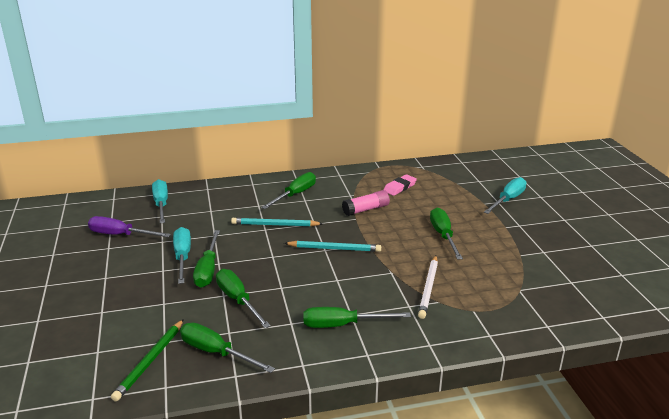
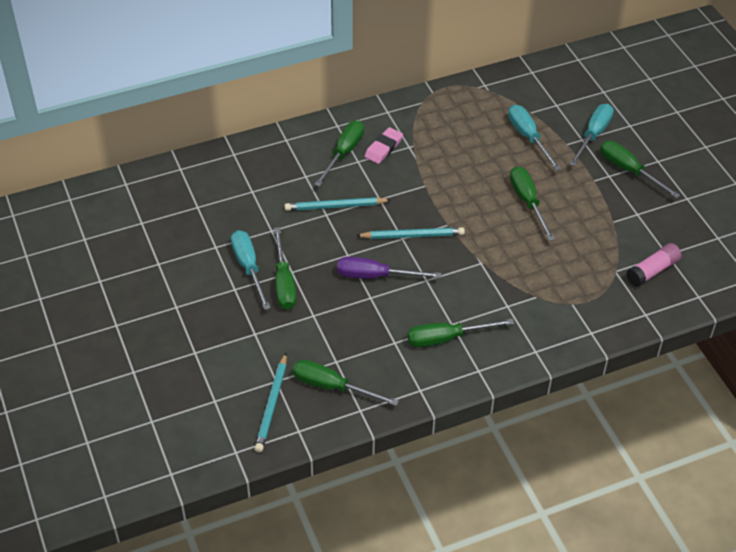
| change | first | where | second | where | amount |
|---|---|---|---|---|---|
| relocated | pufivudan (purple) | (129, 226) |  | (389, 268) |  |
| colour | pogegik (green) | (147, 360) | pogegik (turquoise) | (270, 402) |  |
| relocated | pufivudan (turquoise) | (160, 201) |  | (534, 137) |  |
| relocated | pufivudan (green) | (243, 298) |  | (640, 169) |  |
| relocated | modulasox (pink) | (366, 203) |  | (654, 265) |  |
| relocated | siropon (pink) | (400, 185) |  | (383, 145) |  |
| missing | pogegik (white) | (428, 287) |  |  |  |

══════════

Return only those lines of the records that contain the string "pufivudan".

* **Task answer**:
| relocated | pufivudan (purple) | (129, 226) |  | (389, 268) |  |
| relocated | pufivudan (turquoise) | (160, 201) |  | (534, 137) |  |
| relocated | pufivudan (green) | (243, 298) |  | (640, 169) |  |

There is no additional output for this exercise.